- [EXERCISE DESCRIPTION] Please restate each entry word for word.

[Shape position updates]

::::::

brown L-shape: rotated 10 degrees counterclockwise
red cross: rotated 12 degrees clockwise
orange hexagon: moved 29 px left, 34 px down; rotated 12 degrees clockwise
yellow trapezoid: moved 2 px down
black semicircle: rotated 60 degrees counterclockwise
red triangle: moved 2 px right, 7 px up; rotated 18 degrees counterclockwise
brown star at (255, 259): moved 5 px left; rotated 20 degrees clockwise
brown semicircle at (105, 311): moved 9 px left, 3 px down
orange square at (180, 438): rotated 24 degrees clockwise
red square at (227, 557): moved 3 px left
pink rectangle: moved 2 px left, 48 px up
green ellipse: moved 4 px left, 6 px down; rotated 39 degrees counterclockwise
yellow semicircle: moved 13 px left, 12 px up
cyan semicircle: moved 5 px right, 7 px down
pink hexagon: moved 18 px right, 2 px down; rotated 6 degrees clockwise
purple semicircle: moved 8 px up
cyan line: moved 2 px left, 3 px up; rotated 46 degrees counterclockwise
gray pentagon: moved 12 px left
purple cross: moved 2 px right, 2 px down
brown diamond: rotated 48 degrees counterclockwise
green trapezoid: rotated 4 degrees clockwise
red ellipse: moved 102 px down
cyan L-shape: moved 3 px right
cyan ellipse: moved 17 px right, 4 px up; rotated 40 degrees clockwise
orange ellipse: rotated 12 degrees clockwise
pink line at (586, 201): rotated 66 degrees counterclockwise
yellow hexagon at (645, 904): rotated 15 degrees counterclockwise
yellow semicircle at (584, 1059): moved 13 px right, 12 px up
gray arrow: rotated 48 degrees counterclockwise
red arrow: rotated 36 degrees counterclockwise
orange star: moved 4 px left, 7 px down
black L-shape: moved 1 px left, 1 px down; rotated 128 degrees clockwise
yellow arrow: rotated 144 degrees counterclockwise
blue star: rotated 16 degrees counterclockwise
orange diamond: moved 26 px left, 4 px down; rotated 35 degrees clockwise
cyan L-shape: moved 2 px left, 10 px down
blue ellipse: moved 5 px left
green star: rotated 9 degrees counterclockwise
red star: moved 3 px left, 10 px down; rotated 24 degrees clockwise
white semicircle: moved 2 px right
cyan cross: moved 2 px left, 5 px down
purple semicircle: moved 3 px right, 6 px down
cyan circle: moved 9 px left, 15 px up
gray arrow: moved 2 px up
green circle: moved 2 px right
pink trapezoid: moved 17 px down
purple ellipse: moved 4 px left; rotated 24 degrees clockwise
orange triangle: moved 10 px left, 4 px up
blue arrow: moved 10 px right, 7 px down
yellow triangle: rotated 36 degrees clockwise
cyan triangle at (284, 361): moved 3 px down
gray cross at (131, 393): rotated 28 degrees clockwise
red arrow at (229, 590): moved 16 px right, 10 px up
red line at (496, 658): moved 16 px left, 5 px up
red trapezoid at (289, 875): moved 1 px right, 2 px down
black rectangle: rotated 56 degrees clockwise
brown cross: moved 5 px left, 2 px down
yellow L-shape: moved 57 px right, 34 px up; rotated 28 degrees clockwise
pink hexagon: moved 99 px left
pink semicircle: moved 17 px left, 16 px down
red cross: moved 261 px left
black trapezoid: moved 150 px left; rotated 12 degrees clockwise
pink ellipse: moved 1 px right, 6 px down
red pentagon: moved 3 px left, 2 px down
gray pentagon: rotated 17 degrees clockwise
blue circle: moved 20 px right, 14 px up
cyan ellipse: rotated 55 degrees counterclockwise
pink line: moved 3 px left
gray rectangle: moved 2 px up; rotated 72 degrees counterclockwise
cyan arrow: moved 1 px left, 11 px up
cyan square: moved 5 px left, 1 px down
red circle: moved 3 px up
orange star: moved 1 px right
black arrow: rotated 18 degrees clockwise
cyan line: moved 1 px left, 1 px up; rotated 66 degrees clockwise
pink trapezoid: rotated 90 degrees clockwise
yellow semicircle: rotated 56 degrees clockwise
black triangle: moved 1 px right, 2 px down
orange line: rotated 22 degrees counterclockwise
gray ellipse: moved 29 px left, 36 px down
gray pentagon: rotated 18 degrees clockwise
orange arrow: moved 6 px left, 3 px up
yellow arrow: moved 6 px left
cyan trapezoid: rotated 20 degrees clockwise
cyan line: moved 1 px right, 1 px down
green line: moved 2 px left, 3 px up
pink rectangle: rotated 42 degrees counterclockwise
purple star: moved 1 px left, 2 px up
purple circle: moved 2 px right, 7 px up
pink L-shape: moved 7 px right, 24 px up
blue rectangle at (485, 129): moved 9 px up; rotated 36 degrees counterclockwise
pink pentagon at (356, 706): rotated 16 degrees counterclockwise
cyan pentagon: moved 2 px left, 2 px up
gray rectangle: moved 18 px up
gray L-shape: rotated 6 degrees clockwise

::::::

- [RESPONSE TO THE TASK]
brown L-shape: rotated 10 degrees counterclockwise
red cross: rotated 12 degrees clockwise
orange hexagon: moved 29 px left, 34 px down; rotated 12 degrees clockwise
yellow trapezoid: moved 2 px down
black semicircle: rotated 60 degrees counterclockwise
red triangle: moved 2 px right, 7 px up; rotated 18 degrees counterclockwise
brown star at (255, 259): moved 5 px left; rotated 20 degrees clockwise
brown semicircle at (105, 311): moved 9 px left, 3 px down
orange square at (180, 438): rotated 24 degrees clockwise
red square at (227, 557): moved 3 px left
pink rectangle: moved 2 px left, 48 px up
green ellipse: moved 4 px left, 6 px down; rotated 39 degrees counterclockwise
yellow semicircle: moved 13 px left, 12 px up
cyan semicircle: moved 5 px right, 7 px down
pink hexagon: moved 18 px right, 2 px down; rotated 6 degrees clockwise
purple semicircle: moved 8 px up
cyan line: moved 2 px left, 3 px up; rotated 46 degrees counterclockwise
gray pentagon: moved 12 px left
purple cross: moved 2 px right, 2 px down
brown diamond: rotated 48 degrees counterclockwise
green trapezoid: rotated 4 degrees clockwise
red ellipse: moved 102 px down
cyan L-shape: moved 3 px right
cyan ellipse: moved 17 px right, 4 px up; rotated 40 degrees clockwise
orange ellipse: rotated 12 degrees clockwise
pink line at (586, 201): rotated 66 degrees counterclockwise
yellow hexagon at (645, 904): rotated 15 degrees counterclockwise
yellow semicircle at (584, 1059): moved 13 px right, 12 px up
gray arrow: rotated 48 degrees counterclockwise
red arrow: rotated 36 degrees counterclockwise
orange star: moved 4 px left, 7 px down
black L-shape: moved 1 px left, 1 px down; rotated 128 degrees clockwise
yellow arrow: rotated 144 degrees counterclockwise
blue star: rotated 16 degrees counterclockwise
orange diamond: moved 26 px left, 4 px down; rotated 35 degrees clockwise
cyan L-shape: moved 2 px left, 10 px down
blue ellipse: moved 5 px left
green star: rotated 9 degrees counterclockwise
red star: moved 3 px left, 10 px down; rotated 24 degrees clockwise
white semicircle: moved 2 px right
cyan cross: moved 2 px left, 5 px down
purple semicircle: moved 3 px right, 6 px down
cyan circle: moved 9 px left, 15 px up
gray arrow: moved 2 px up
green circle: moved 2 px right
pink trapezoid: moved 17 px down
purple ellipse: moved 4 px left; rotated 24 degrees clockwise
orange triangle: moved 10 px left, 4 px up
blue arrow: moved 10 px right, 7 px down
yellow triangle: rotated 36 degrees clockwise
cyan triangle at (284, 361): moved 3 px down
gray cross at (131, 393): rotated 28 degrees clockwise
red arrow at (229, 590): moved 16 px right, 10 px up
red line at (496, 658): moved 16 px left, 5 px up
red trapezoid at (289, 875): moved 1 px right, 2 px down
black rectangle: rotated 56 degrees clockwise
brown cross: moved 5 px left, 2 px down
yellow L-shape: moved 57 px right, 34 px up; rotated 28 degrees clockwise
pink hexagon: moved 99 px left
pink semicircle: moved 17 px left, 16 px down
red cross: moved 261 px left
black trapezoid: moved 150 px left; rotated 12 degrees clockwise
pink ellipse: moved 1 px right, 6 px down
red pentagon: moved 3 px left, 2 px down
gray pentagon: rotated 17 degrees clockwise
blue circle: moved 20 px right, 14 px up
cyan ellipse: rotated 55 degrees counterclockwise
pink line: moved 3 px left
gray rectangle: moved 2 px up; rotated 72 degrees counterclockwise
cyan arrow: moved 1 px left, 11 px up
cyan square: moved 5 px left, 1 px down
red circle: moved 3 px up
orange star: moved 1 px right
black arrow: rotated 18 degrees clockwise
cyan line: moved 1 px left, 1 px up; rotated 66 degrees clockwise
pink trapezoid: rotated 90 degrees clockwise
yellow semicircle: rotated 56 degrees clockwise
black triangle: moved 1 px right, 2 px down
orange line: rotated 22 degrees counterclockwise
gray ellipse: moved 29 px left, 36 px down
gray pentagon: rotated 18 degrees clockwise
orange arrow: moved 6 px left, 3 px up
yellow arrow: moved 6 px left
cyan trapezoid: rotated 20 degrees clockwise
cyan line: moved 1 px right, 1 px down
green line: moved 2 px left, 3 px up
pink rectangle: rotated 42 degrees counterclockwise
purple star: moved 1 px left, 2 px up
purple circle: moved 2 px right, 7 px up
pink L-shape: moved 7 px right, 24 px up
blue rectangle at (485, 129): moved 9 px up; rotated 36 degrees counterclockwise
pink pentagon at (356, 706): rotated 16 degrees counterclockwise
cyan pentagon: moved 2 px left, 2 px up
gray rectangle: moved 18 px up
gray L-shape: rotated 6 degrees clockwise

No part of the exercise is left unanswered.